* YOUR OBJECTIVE
Copy out the data below from the line containing "(202, 225) = (306, 451): pink" to the line containing "(964, 301) = (301, 142): blue brush -> none", both lines included, with all images left out.

* Image sets with object changes
^^^^^^^^

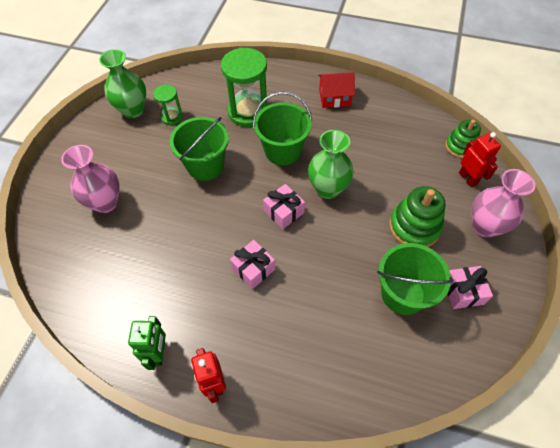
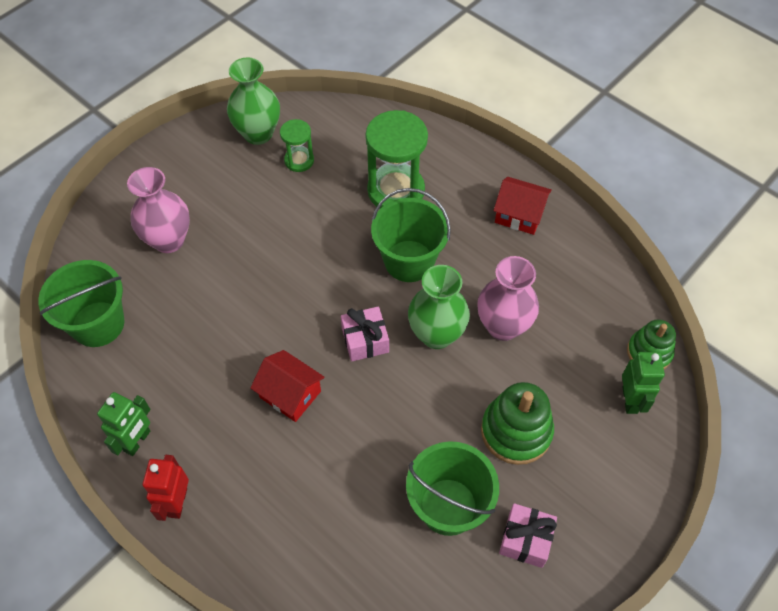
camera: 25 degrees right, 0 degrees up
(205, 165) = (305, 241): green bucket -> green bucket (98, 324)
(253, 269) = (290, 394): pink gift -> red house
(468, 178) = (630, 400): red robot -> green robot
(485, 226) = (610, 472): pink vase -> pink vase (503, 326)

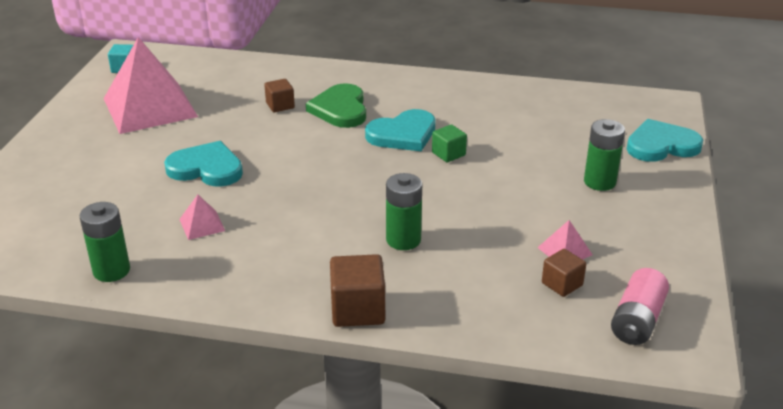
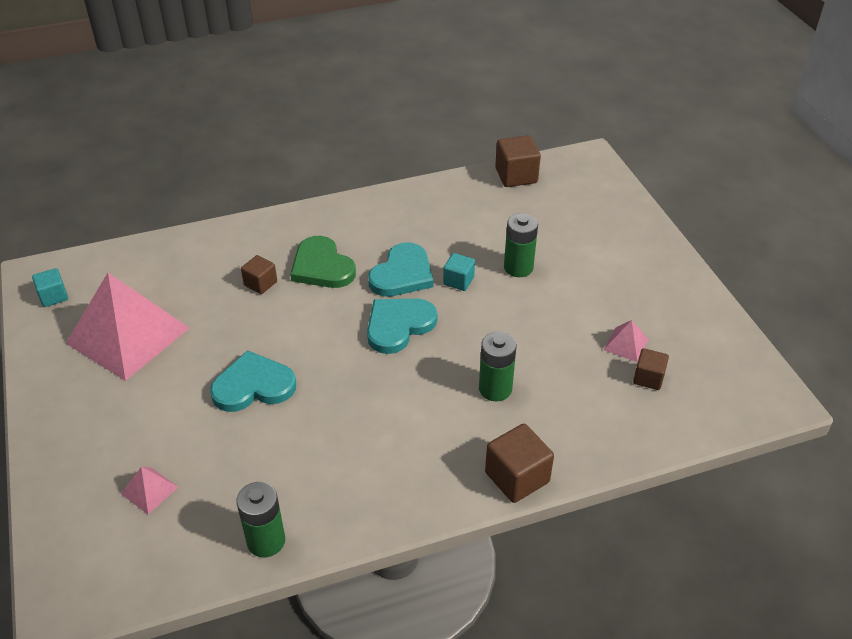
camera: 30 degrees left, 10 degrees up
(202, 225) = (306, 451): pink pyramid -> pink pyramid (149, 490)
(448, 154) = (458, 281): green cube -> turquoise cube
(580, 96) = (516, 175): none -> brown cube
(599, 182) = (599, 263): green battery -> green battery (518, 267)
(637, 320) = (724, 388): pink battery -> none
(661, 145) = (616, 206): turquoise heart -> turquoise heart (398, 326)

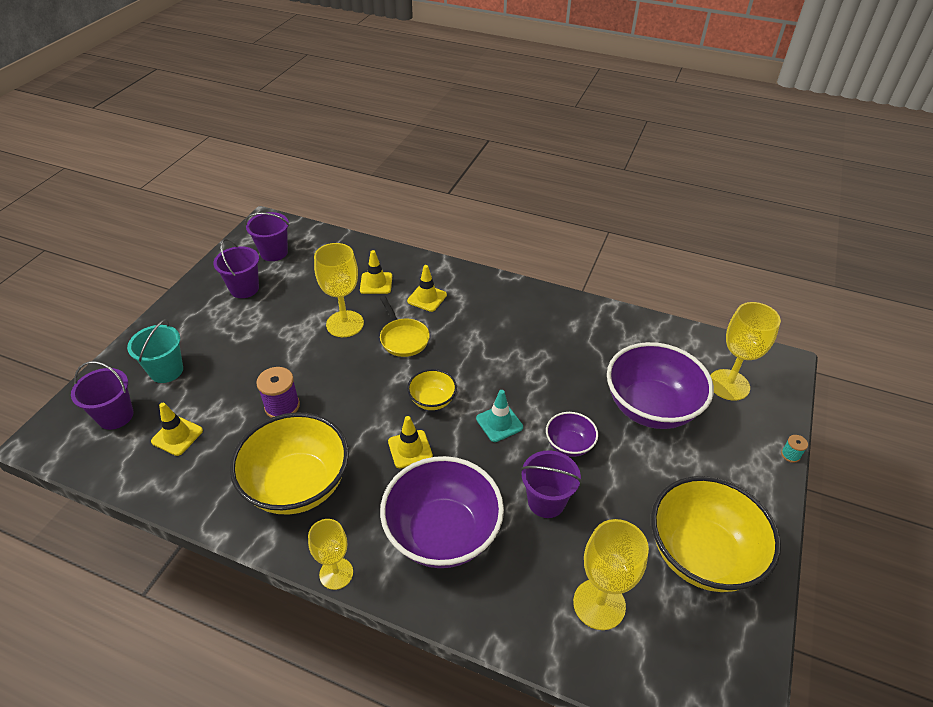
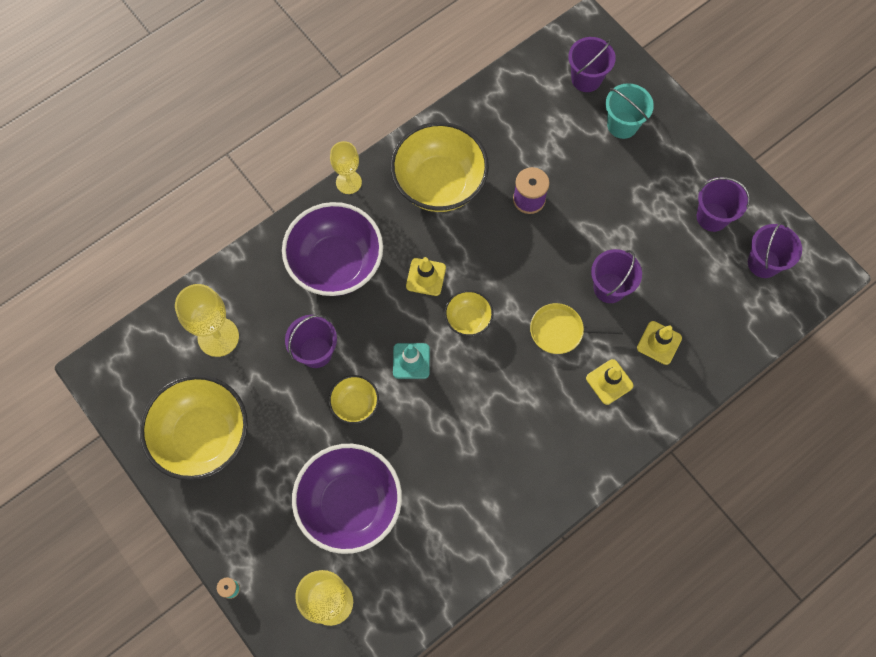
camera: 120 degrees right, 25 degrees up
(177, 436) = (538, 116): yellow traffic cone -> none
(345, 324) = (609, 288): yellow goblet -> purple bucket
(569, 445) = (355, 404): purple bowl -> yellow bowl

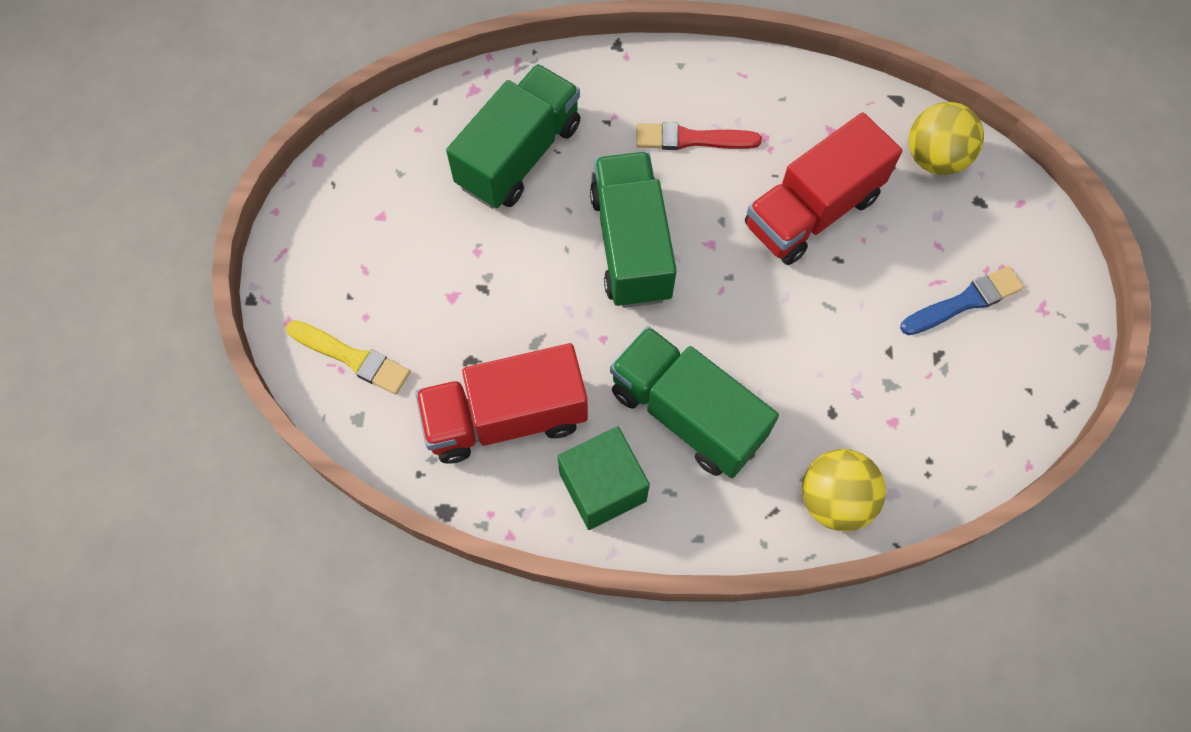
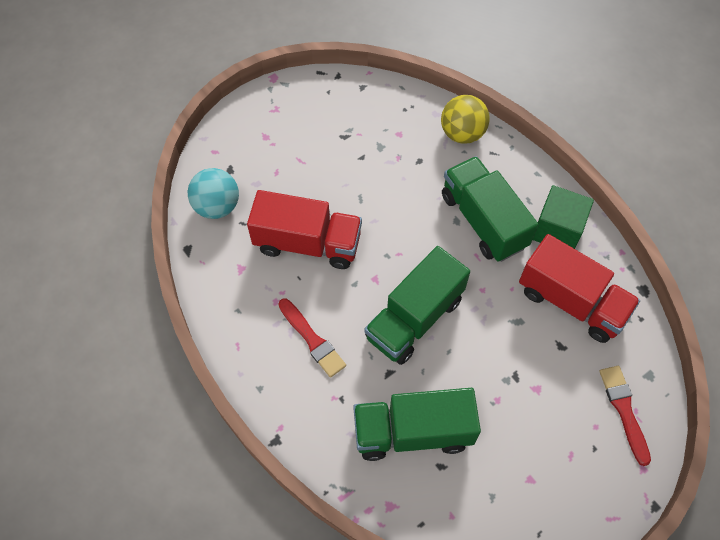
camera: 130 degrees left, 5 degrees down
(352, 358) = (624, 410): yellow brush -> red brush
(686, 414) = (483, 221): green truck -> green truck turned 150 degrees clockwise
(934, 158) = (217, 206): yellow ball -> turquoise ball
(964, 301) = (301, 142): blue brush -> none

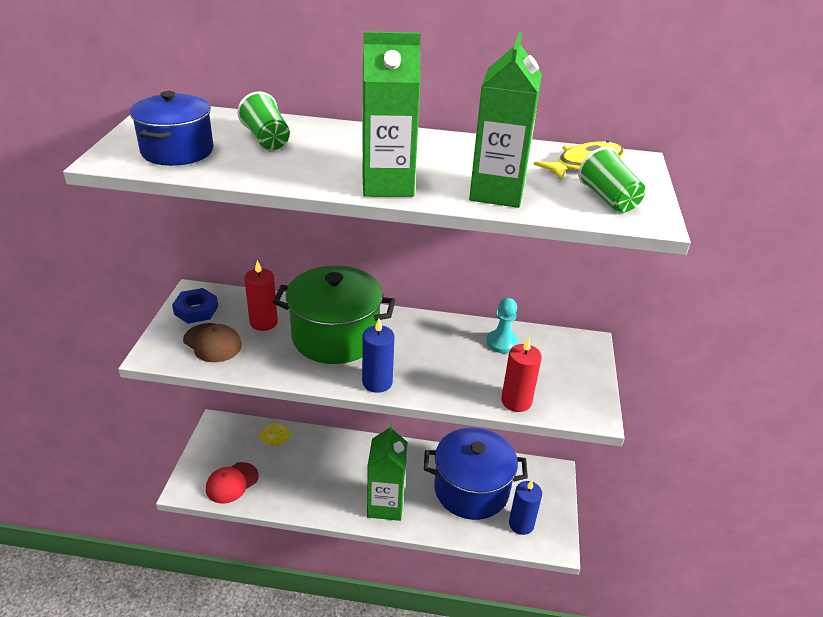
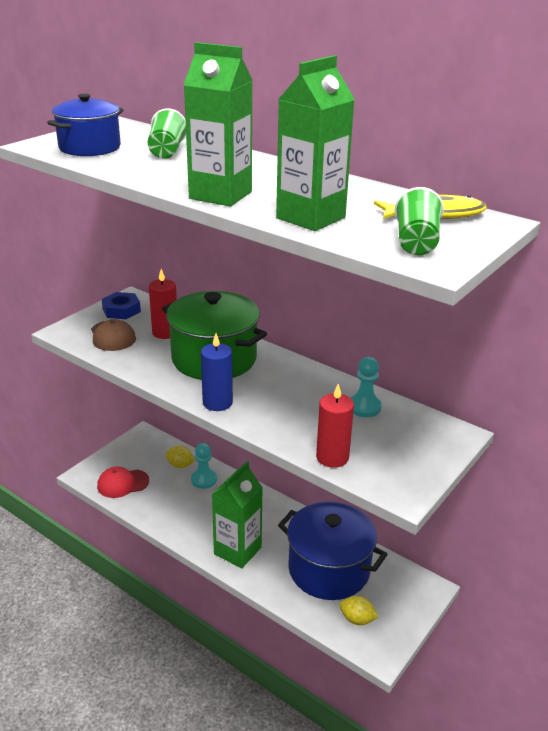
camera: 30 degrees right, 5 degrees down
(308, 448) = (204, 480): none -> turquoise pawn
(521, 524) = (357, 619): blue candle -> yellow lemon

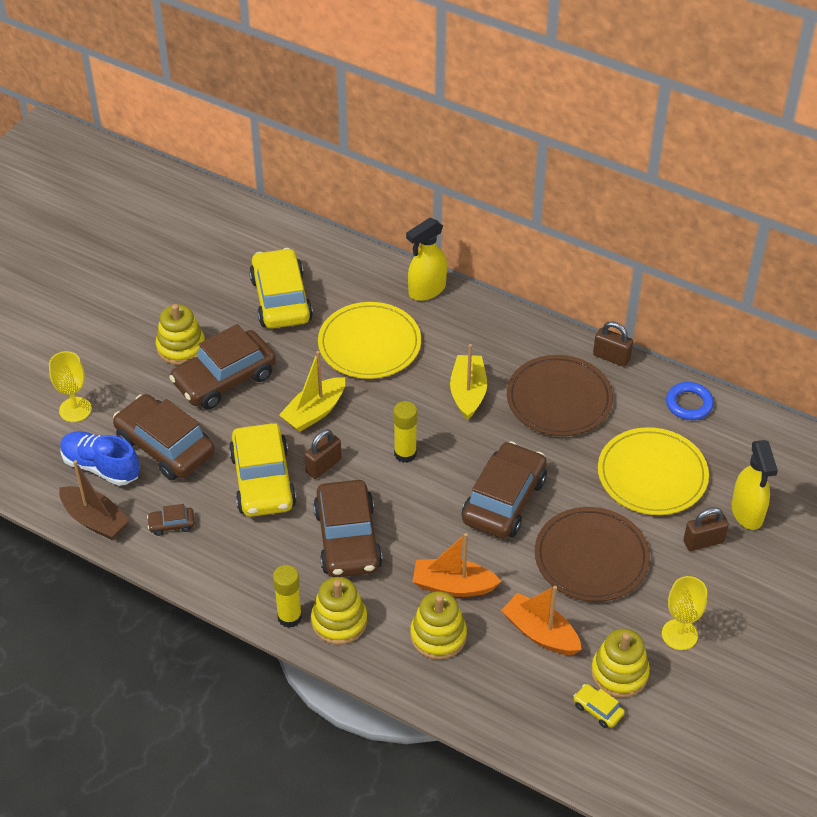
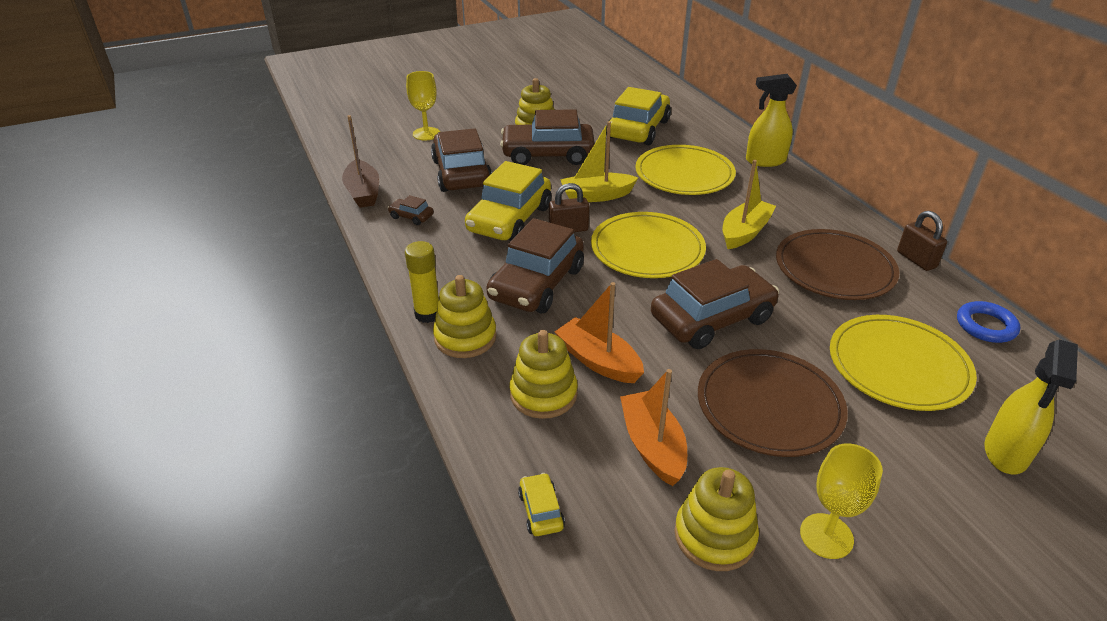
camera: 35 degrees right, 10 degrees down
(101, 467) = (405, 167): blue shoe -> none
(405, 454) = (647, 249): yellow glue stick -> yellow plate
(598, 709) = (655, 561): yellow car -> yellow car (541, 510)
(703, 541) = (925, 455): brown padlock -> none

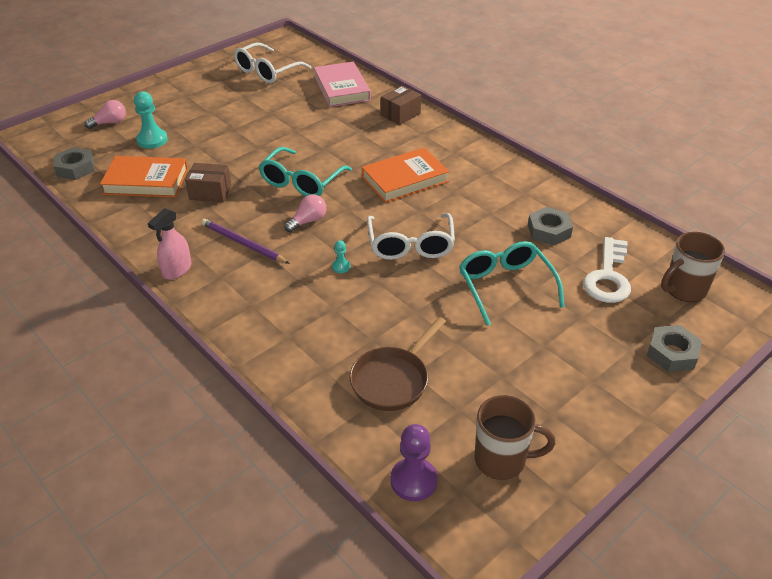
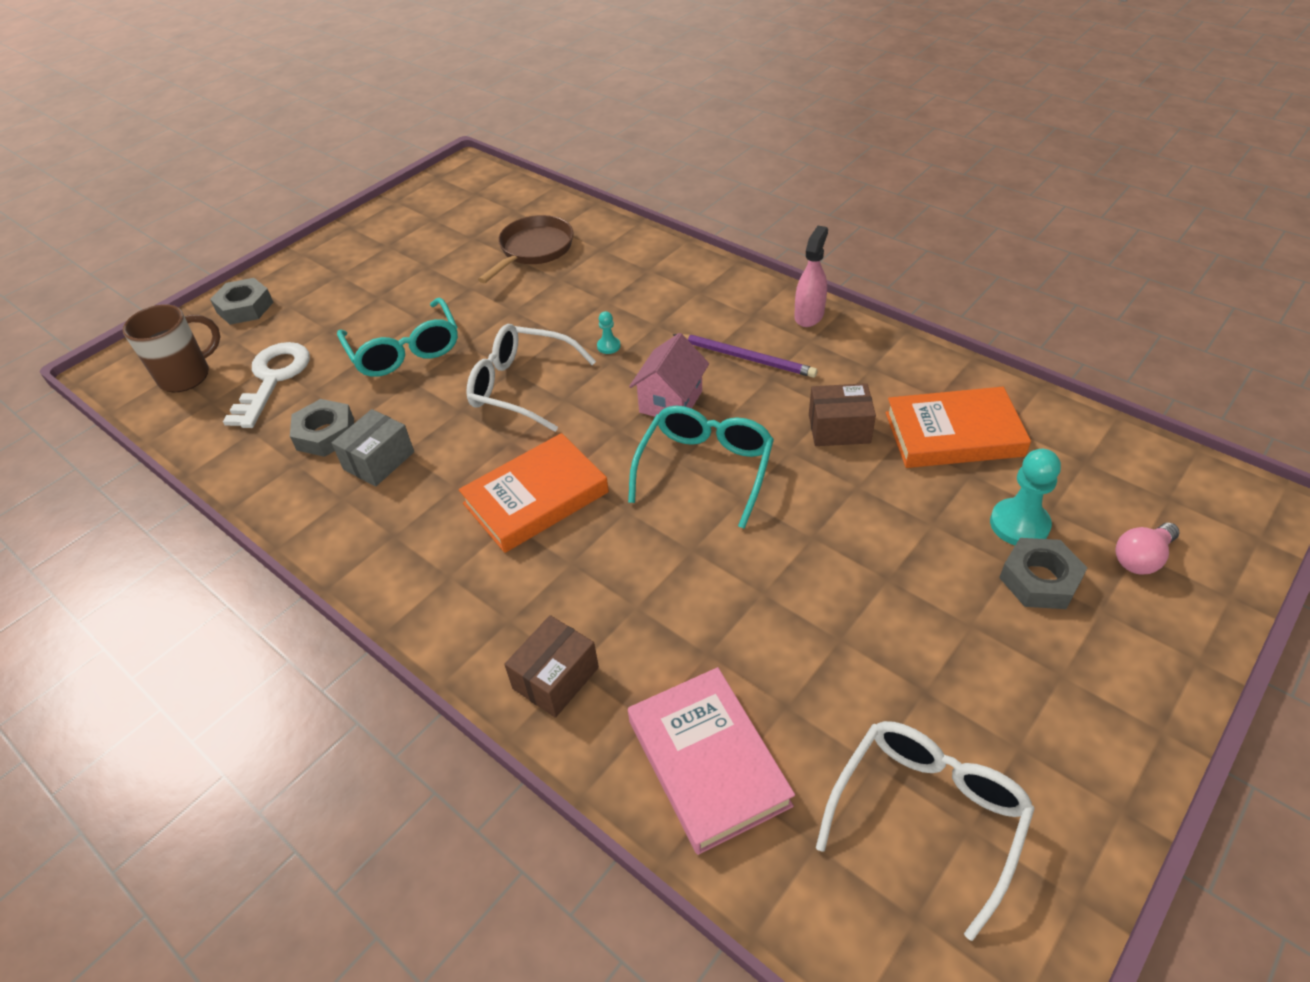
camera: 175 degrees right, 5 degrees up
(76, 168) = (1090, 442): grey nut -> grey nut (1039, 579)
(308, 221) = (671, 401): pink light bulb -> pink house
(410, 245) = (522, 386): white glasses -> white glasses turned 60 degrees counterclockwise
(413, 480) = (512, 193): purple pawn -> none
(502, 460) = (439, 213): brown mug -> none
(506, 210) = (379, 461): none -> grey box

^^^^^^^^

* YOUR SOLUTION
(202, 225) = (306, 451): pink pyramid -> pink pyramid (149, 490)
(448, 154) = (458, 281): green cube -> turquoise cube
(580, 96) = (516, 175): none -> brown cube
(599, 182) = (599, 263): green battery -> green battery (518, 267)
(637, 320) = (724, 388): pink battery -> none
(661, 145) = (616, 206): turquoise heart -> turquoise heart (398, 326)

camera: 120 degrees right, 25 degrees up
(177, 436) = (538, 116): yellow traffic cone -> none
(345, 324) = (609, 288): yellow goblet -> purple bucket
(569, 445) = (355, 404): purple bowl -> yellow bowl

camera: 130 degrees left, 5 degrees down
(352, 358) = (624, 410): yellow brush -> red brush
(686, 414) = (483, 221): green truck -> green truck turned 150 degrees clockwise
(934, 158) = (217, 206): yellow ball -> turquoise ball
(964, 301) = (301, 142): blue brush -> none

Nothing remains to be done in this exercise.